* DATA *
>>>

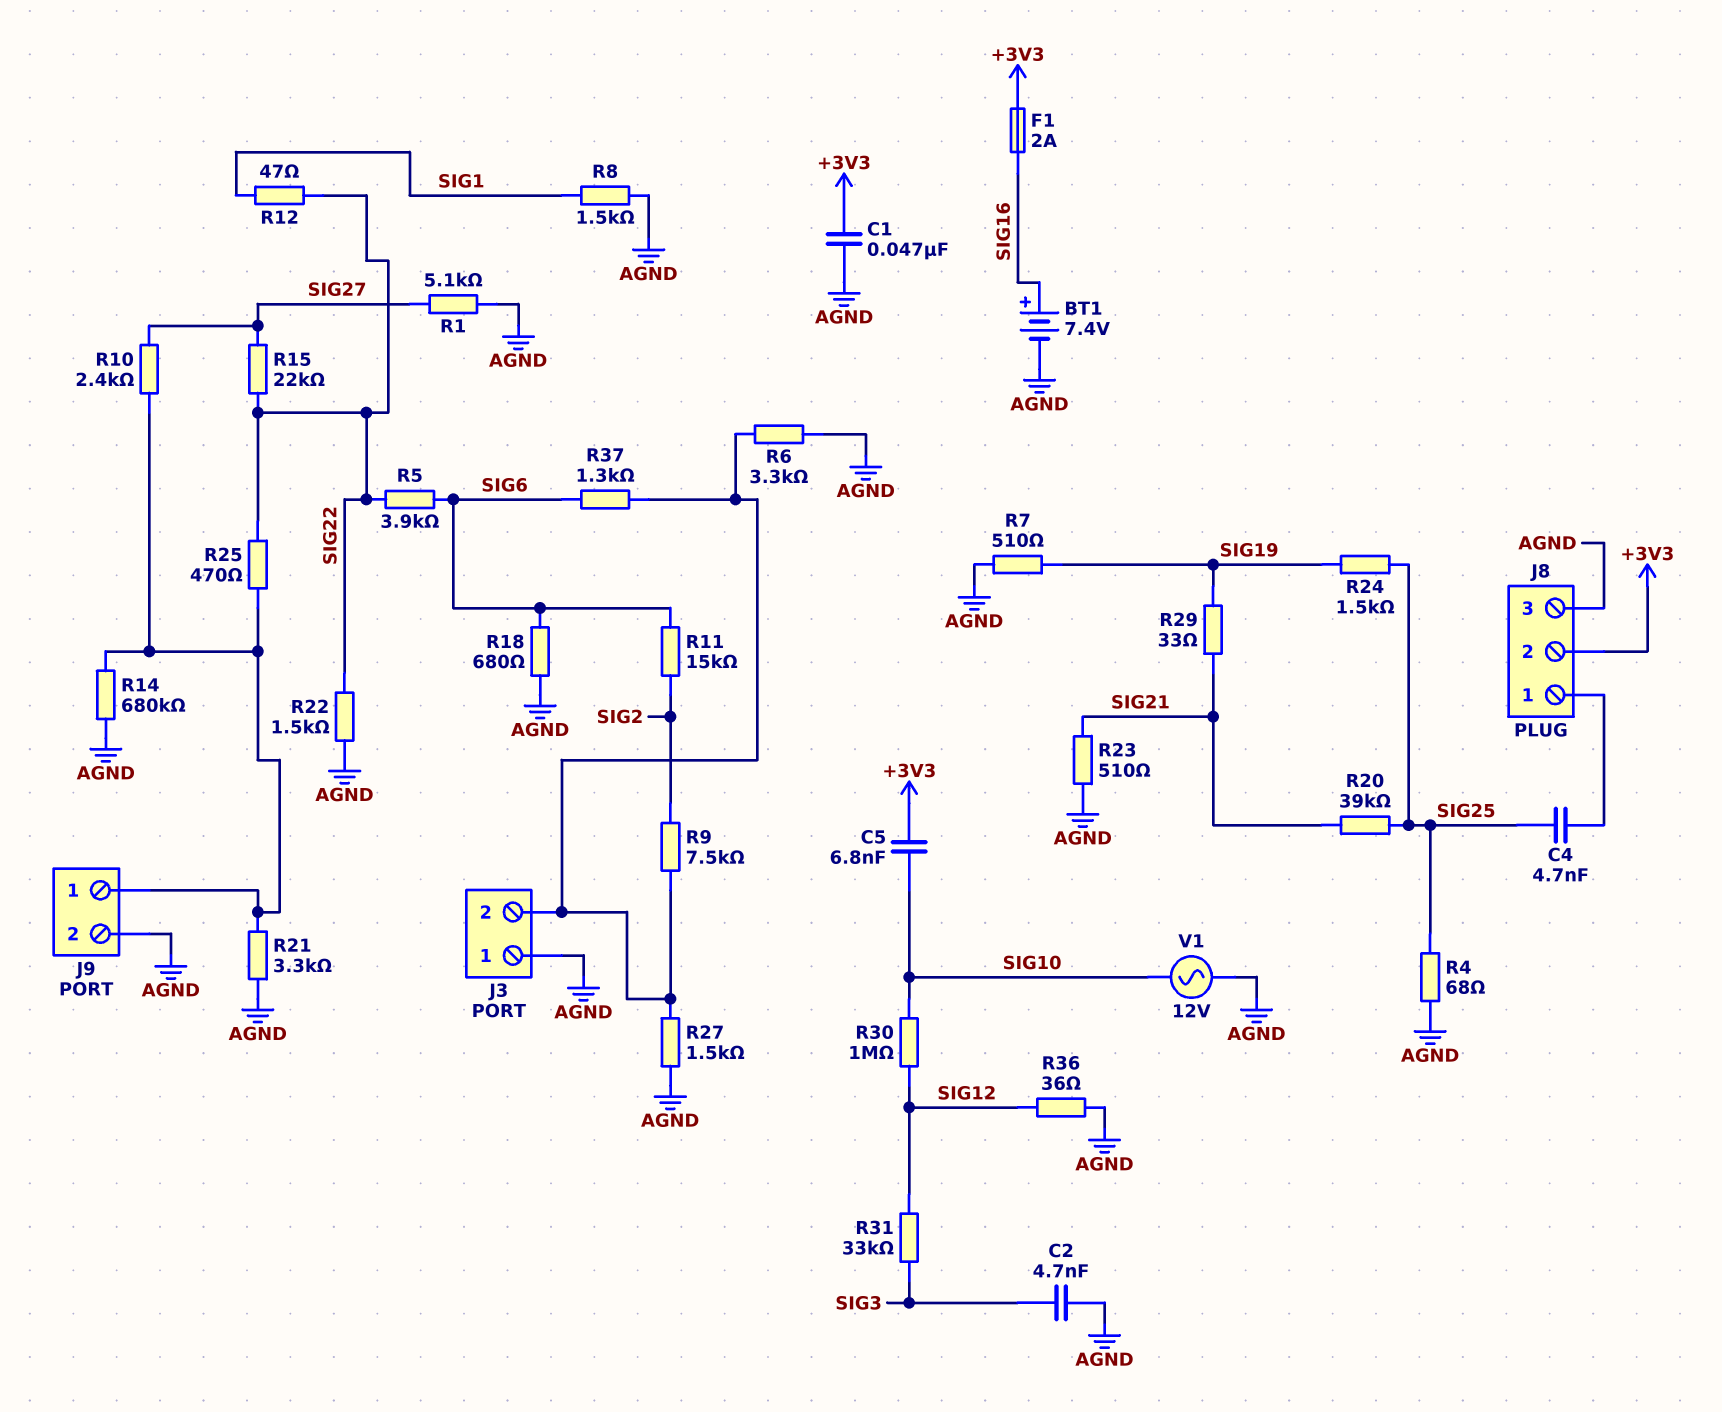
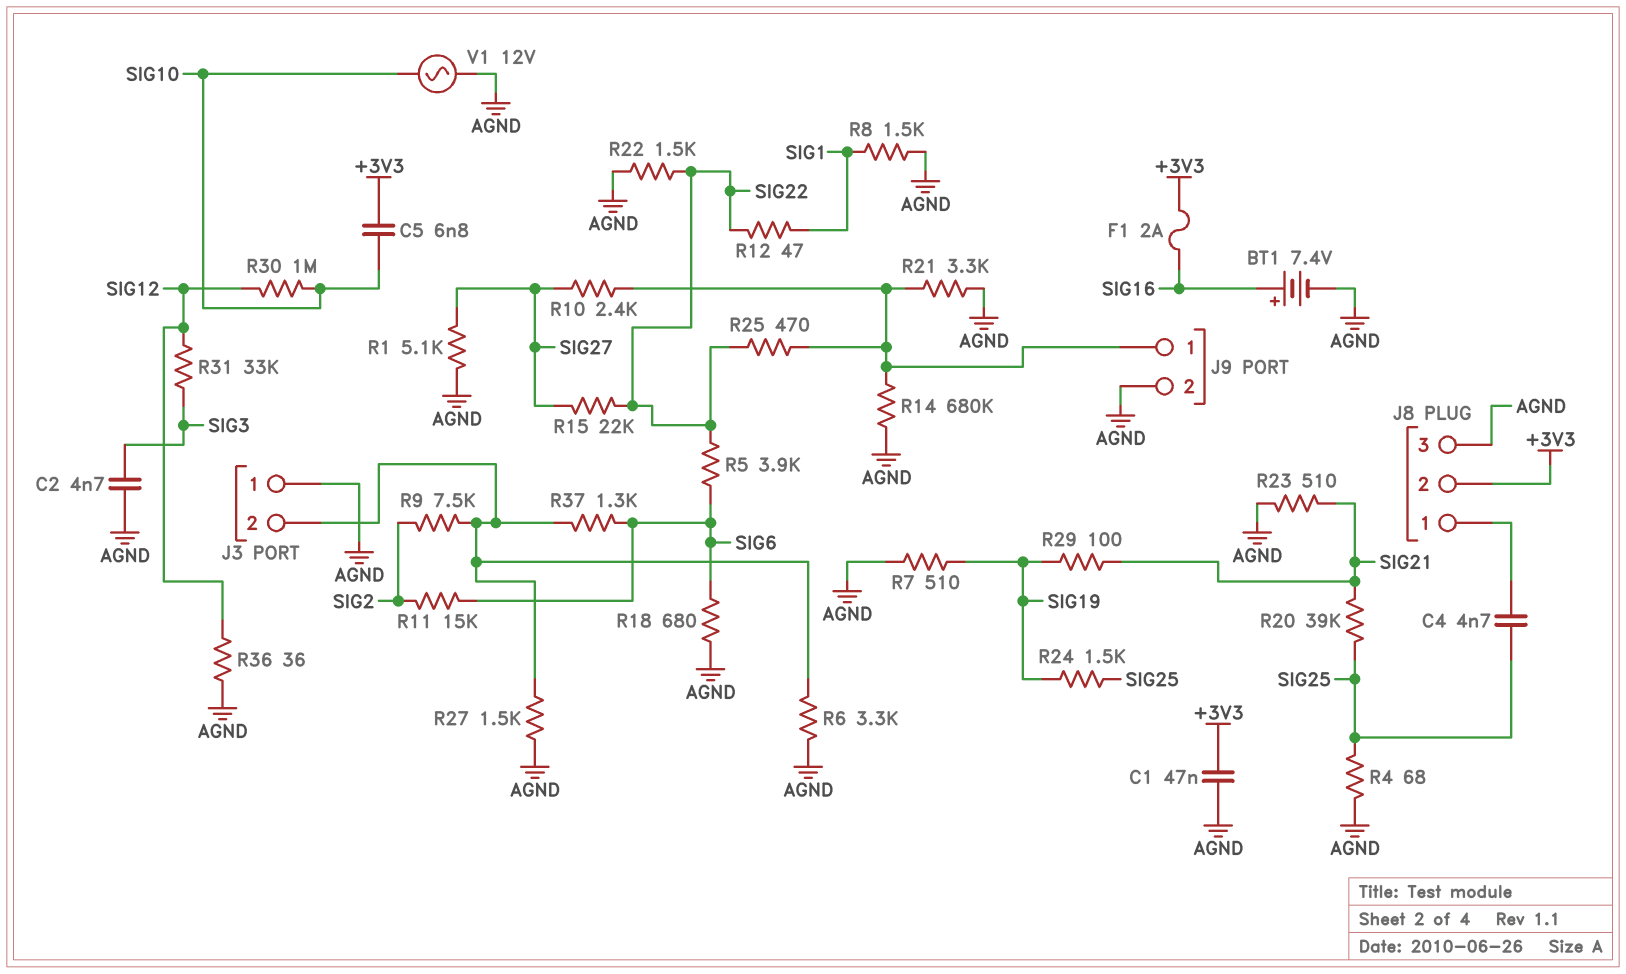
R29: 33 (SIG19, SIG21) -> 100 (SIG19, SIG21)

<<<
>>>

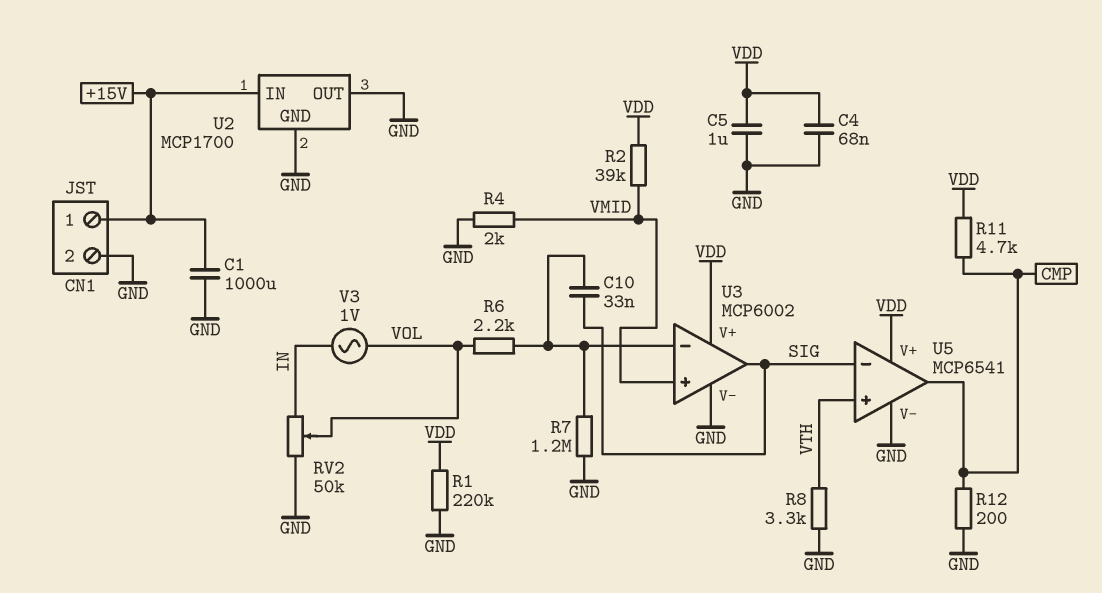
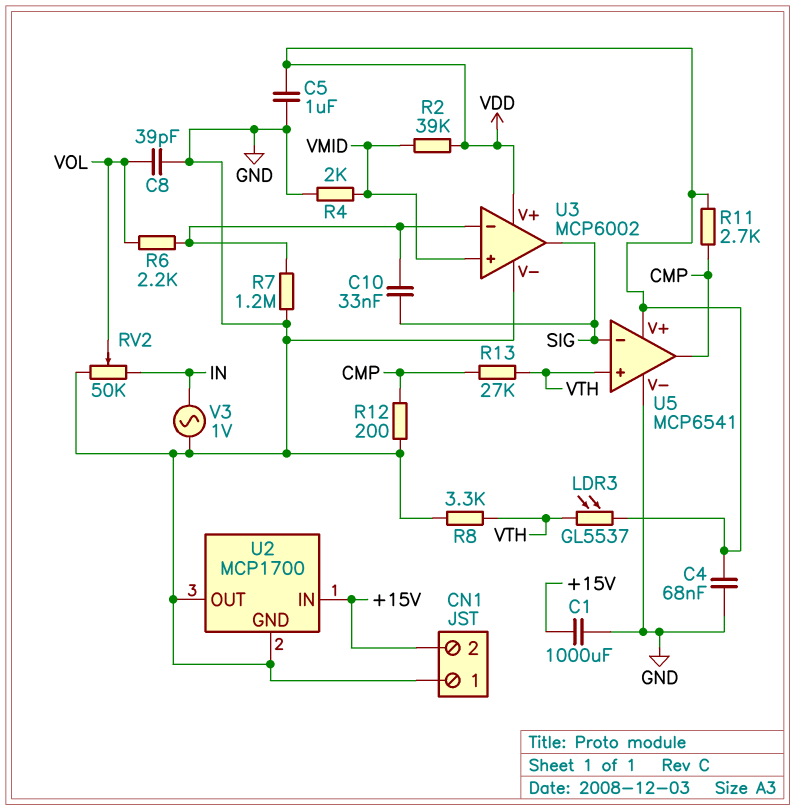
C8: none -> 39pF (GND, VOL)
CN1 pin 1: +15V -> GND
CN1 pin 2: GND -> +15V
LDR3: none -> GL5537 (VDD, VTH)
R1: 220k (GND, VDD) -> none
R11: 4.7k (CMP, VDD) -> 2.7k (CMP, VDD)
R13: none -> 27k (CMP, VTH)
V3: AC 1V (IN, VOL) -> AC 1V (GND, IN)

<<<

* TASK INSTRUCTIONS *
Copy out each line of the data above, exactly, if it lies between the line holding "CN1 pin 1: +15V -> GND" and the line holding "V3: AC 1V (IN, VOL) -> AC 1V (GND, IN)", inclusive; copy no other line.

* REPLY TO THE EXERCISE *
CN1 pin 1: +15V -> GND
CN1 pin 2: GND -> +15V
LDR3: none -> GL5537 (VDD, VTH)
R1: 220k (GND, VDD) -> none
R11: 4.7k (CMP, VDD) -> 2.7k (CMP, VDD)
R13: none -> 27k (CMP, VTH)
V3: AC 1V (IN, VOL) -> AC 1V (GND, IN)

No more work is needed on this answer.